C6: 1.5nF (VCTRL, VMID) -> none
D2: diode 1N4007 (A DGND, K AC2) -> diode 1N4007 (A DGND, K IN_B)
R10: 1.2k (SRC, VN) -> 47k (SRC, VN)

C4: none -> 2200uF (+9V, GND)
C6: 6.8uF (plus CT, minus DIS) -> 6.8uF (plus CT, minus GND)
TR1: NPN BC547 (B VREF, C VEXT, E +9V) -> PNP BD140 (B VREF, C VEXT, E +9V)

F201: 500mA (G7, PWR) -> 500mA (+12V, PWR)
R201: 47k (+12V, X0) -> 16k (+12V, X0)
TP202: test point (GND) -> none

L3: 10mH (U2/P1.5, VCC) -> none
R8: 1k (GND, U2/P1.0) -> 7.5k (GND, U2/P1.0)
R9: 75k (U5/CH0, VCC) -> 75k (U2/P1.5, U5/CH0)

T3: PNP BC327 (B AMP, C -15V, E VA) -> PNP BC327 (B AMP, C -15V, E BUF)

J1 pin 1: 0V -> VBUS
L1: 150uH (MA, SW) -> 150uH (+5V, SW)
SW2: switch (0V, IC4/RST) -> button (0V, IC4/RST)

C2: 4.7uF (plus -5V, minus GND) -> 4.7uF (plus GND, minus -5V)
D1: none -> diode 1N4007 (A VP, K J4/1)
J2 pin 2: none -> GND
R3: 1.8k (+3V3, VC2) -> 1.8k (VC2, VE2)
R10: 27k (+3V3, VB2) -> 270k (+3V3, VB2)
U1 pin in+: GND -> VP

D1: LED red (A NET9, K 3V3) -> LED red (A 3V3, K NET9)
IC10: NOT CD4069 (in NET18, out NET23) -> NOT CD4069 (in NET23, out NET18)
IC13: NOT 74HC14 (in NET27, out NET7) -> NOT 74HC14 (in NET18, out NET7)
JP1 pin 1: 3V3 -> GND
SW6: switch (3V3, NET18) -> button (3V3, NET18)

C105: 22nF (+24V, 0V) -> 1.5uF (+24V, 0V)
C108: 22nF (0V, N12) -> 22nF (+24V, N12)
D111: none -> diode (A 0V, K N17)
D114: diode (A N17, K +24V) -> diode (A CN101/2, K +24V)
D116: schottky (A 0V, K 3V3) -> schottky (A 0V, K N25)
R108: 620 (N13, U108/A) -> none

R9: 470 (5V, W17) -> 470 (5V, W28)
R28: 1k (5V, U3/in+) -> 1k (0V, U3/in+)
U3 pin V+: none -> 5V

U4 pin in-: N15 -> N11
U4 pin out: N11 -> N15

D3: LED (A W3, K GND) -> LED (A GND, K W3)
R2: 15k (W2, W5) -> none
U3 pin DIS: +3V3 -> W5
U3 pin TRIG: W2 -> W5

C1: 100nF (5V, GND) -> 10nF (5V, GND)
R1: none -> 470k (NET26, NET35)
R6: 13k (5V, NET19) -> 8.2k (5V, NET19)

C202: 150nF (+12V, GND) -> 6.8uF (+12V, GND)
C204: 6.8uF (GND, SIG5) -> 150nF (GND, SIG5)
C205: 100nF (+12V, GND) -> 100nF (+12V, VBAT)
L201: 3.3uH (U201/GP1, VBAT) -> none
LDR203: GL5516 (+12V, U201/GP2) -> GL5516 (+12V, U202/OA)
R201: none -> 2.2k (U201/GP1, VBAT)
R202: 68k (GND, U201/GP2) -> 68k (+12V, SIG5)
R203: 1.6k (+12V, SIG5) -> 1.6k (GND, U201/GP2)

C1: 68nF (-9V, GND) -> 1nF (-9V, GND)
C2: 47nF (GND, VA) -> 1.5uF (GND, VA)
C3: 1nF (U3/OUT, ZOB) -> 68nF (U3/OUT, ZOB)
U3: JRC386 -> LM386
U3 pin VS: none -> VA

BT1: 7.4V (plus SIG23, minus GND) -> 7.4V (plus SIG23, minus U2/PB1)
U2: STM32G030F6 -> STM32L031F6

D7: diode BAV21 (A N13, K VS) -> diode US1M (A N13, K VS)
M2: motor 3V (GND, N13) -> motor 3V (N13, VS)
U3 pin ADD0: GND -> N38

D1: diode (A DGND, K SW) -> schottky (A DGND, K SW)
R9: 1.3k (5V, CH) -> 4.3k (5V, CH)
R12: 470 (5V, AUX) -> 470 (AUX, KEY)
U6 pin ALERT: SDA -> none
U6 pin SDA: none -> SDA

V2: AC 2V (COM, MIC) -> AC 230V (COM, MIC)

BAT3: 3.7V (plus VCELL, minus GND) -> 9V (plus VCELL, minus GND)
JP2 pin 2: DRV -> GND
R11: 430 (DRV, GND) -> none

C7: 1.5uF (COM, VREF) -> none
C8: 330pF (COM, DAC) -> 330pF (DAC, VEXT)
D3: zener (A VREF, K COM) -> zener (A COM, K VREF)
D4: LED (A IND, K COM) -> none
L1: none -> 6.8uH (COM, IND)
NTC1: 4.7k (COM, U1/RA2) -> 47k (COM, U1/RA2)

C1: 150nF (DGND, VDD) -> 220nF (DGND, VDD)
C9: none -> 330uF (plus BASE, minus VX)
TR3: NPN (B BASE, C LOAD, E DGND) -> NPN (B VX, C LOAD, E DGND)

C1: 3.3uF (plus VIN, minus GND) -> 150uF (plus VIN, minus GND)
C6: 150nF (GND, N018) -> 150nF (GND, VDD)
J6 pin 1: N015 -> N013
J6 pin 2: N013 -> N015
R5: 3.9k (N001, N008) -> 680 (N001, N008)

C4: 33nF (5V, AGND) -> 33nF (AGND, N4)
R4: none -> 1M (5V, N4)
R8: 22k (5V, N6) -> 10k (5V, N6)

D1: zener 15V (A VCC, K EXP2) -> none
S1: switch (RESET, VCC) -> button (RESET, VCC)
---
Exact copies of the lines from the one with "C8: 330pF (COM, DAC) -> 330pF (DAC, VEXT)" through the final line of the listing should be returned, and no other lines.

C8: 330pF (COM, DAC) -> 330pF (DAC, VEXT)
D3: zener (A VREF, K COM) -> zener (A COM, K VREF)
D4: LED (A IND, K COM) -> none
L1: none -> 6.8uH (COM, IND)
NTC1: 4.7k (COM, U1/RA2) -> 47k (COM, U1/RA2)

C1: 150nF (DGND, VDD) -> 220nF (DGND, VDD)
C9: none -> 330uF (plus BASE, minus VX)
TR3: NPN (B BASE, C LOAD, E DGND) -> NPN (B VX, C LOAD, E DGND)

C1: 3.3uF (plus VIN, minus GND) -> 150uF (plus VIN, minus GND)
C6: 150nF (GND, N018) -> 150nF (GND, VDD)
J6 pin 1: N015 -> N013
J6 pin 2: N013 -> N015
R5: 3.9k (N001, N008) -> 680 (N001, N008)

C4: 33nF (5V, AGND) -> 33nF (AGND, N4)
R4: none -> 1M (5V, N4)
R8: 22k (5V, N6) -> 10k (5V, N6)

D1: zener 15V (A VCC, K EXP2) -> none
S1: switch (RESET, VCC) -> button (RESET, VCC)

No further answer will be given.